**Directions for this task:** Copy out the full data exactly as given; pictures should not be included.

**Dataset extract:**
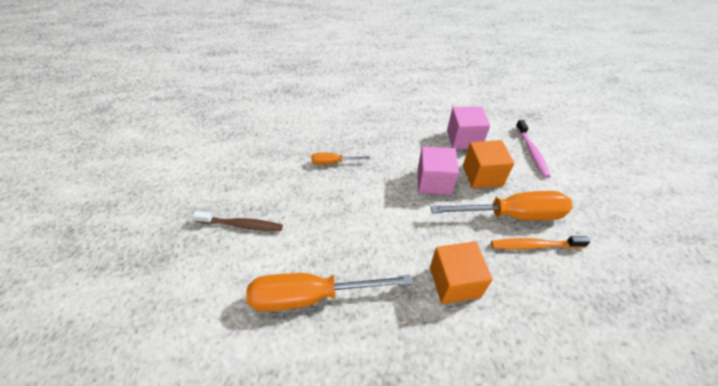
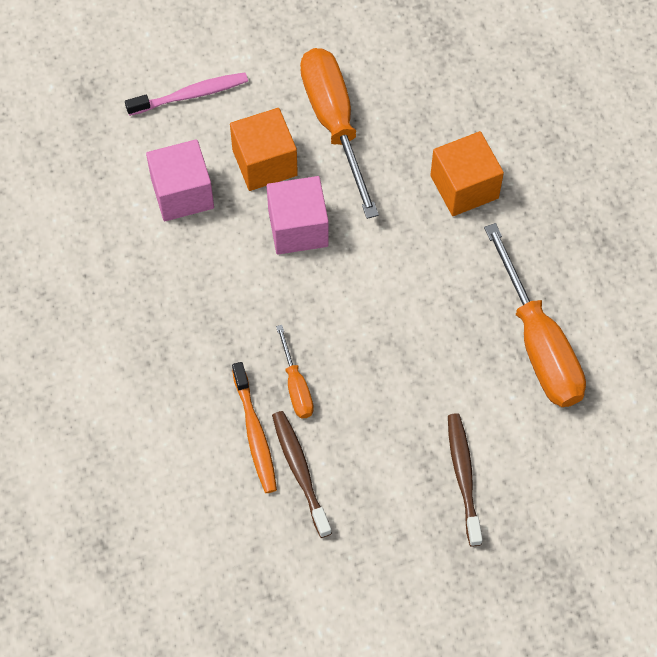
camera: 105 degrees left, 15 degrees up
(284, 155) = (300, 472): none -> brown toothbrush
(535, 245) = (380, 99): orange toothbrush -> orange toothbrush (255, 433)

**Result of this exercise:**
camera: 105 degrees left, 15 degrees up
(284, 155) = (300, 472): none -> brown toothbrush
(535, 245) = (380, 99): orange toothbrush -> orange toothbrush (255, 433)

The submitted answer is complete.